**Your goal**.
Reproduce every entry exactly and leave its pictures out.

(Data entries)
- - -

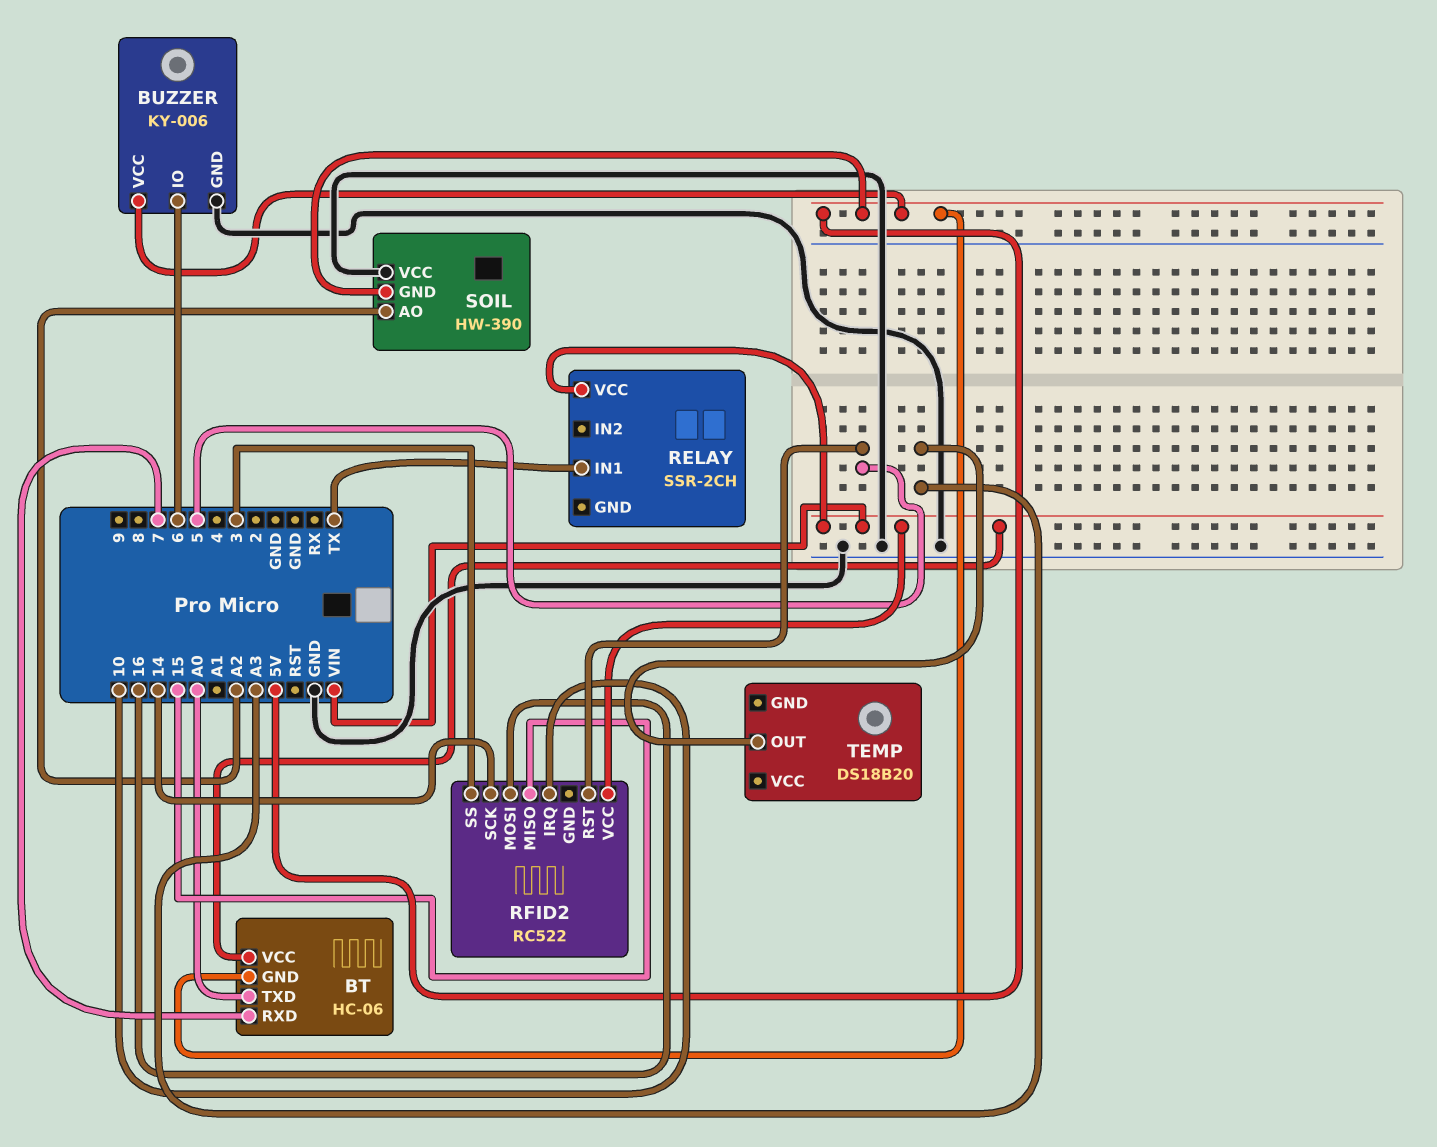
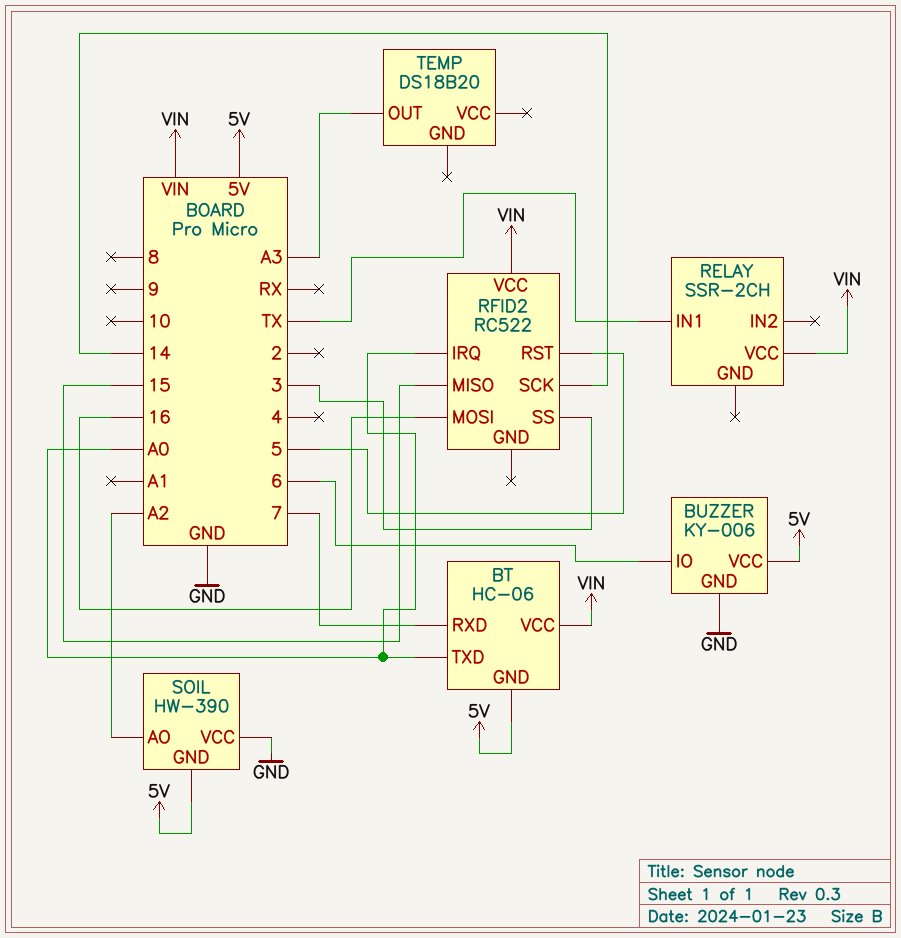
RFID2 pin IRQ: 10 -> A0

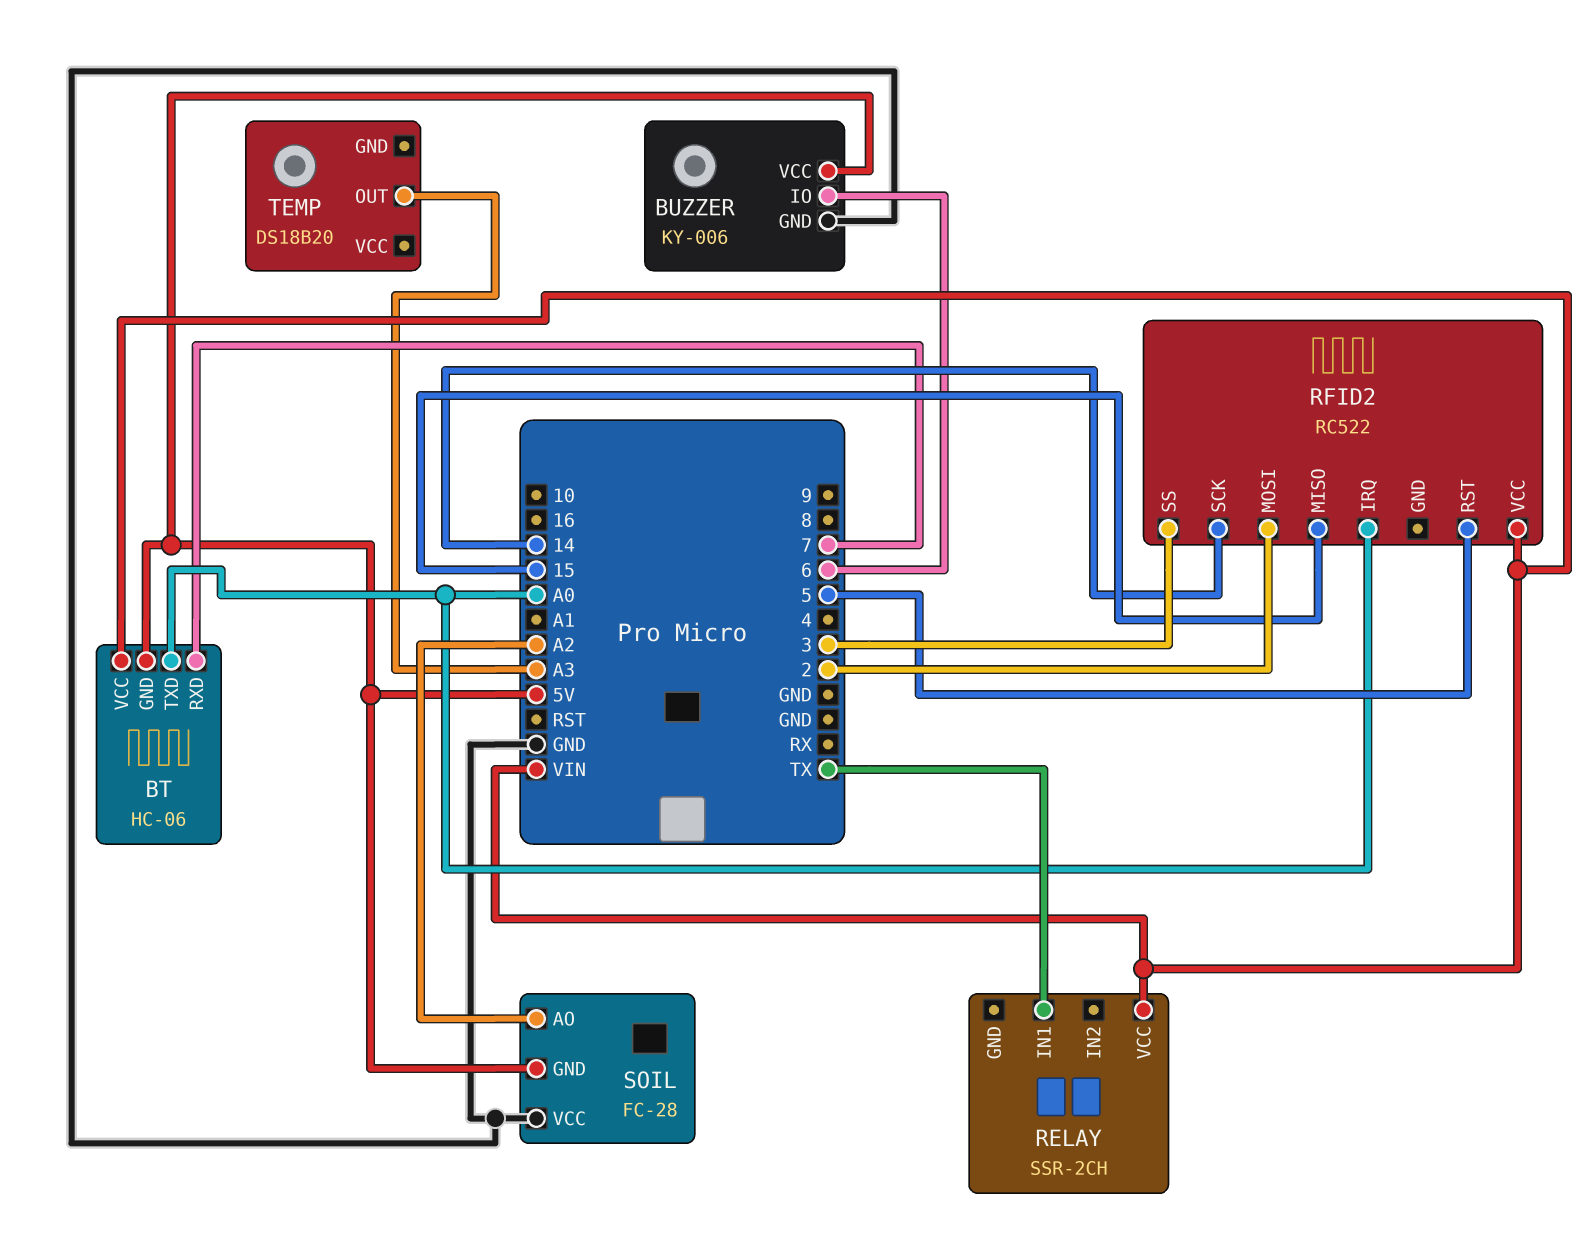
RFID2 pin MOSI: 16 -> 2
SOIL: HW-390 -> FC-28

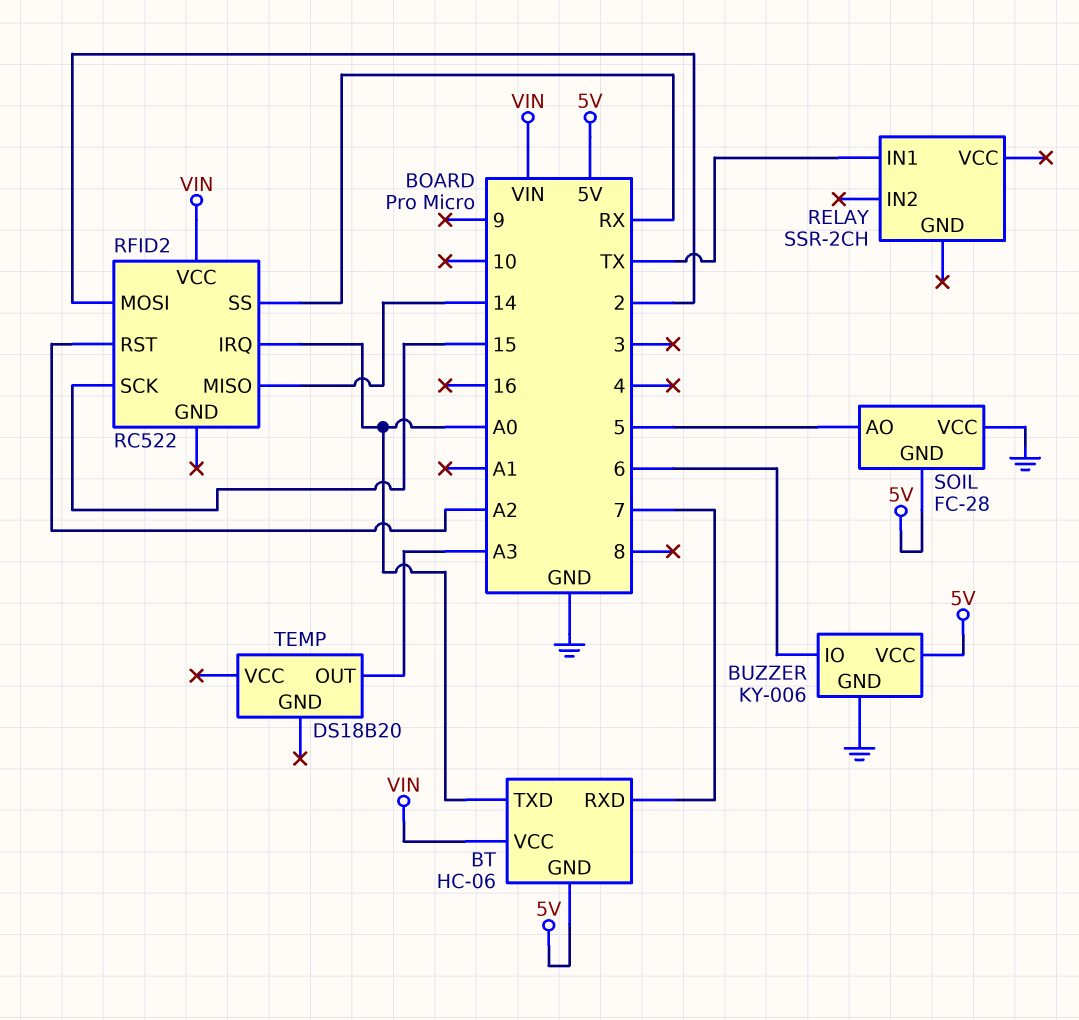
RELAY pin VCC: VIN -> none
RFID2 pin MISO: 15 -> 14
RFID2 pin RST: 5 -> A2
RFID2 pin SCK: 14 -> 15
RFID2 pin SS: 3 -> RX
SOIL pin AO: A2 -> 5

- - -

**Task answer**.
RFID2 pin IRQ: 10 -> A0

RFID2 pin MOSI: 16 -> 2
SOIL: HW-390 -> FC-28

RELAY pin VCC: VIN -> none
RFID2 pin MISO: 15 -> 14
RFID2 pin RST: 5 -> A2
RFID2 pin SCK: 14 -> 15
RFID2 pin SS: 3 -> RX
SOIL pin AO: A2 -> 5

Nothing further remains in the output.